• _Activity_
Show every line from the data below that includes "green".

• _Input data_

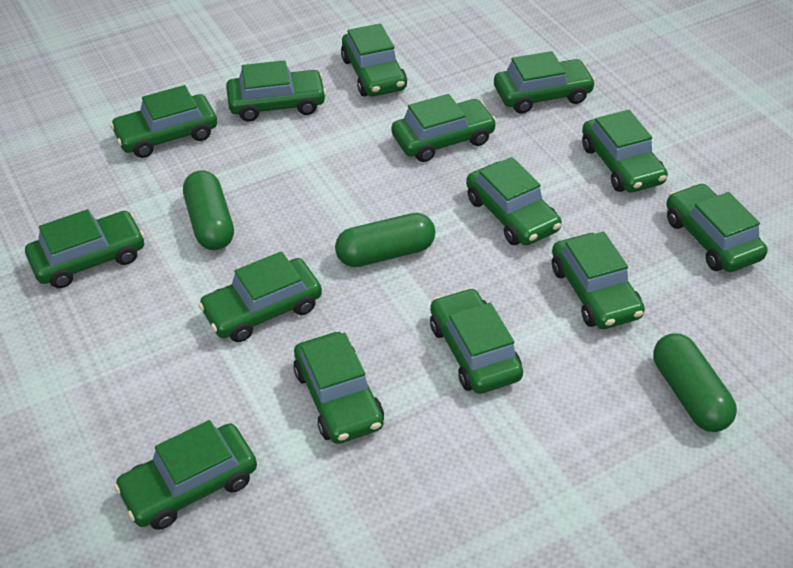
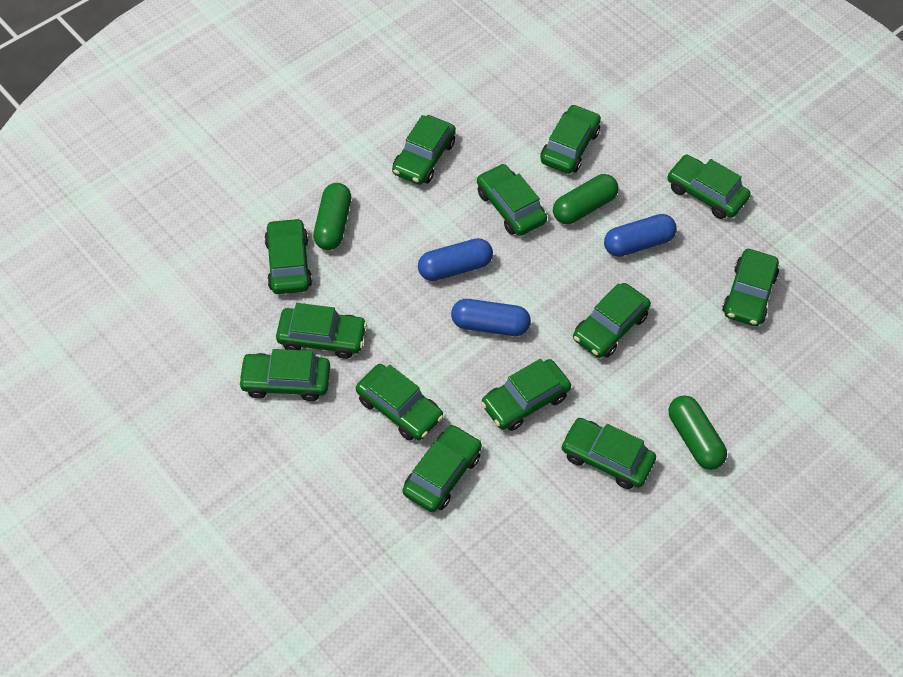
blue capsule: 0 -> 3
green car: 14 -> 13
---
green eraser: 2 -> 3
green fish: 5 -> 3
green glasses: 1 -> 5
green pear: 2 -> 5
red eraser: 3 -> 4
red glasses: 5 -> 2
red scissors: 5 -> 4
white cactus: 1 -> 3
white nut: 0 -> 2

• _Your response_
green car: 14 -> 13
green eraser: 2 -> 3
green fish: 5 -> 3
green glasses: 1 -> 5
green pear: 2 -> 5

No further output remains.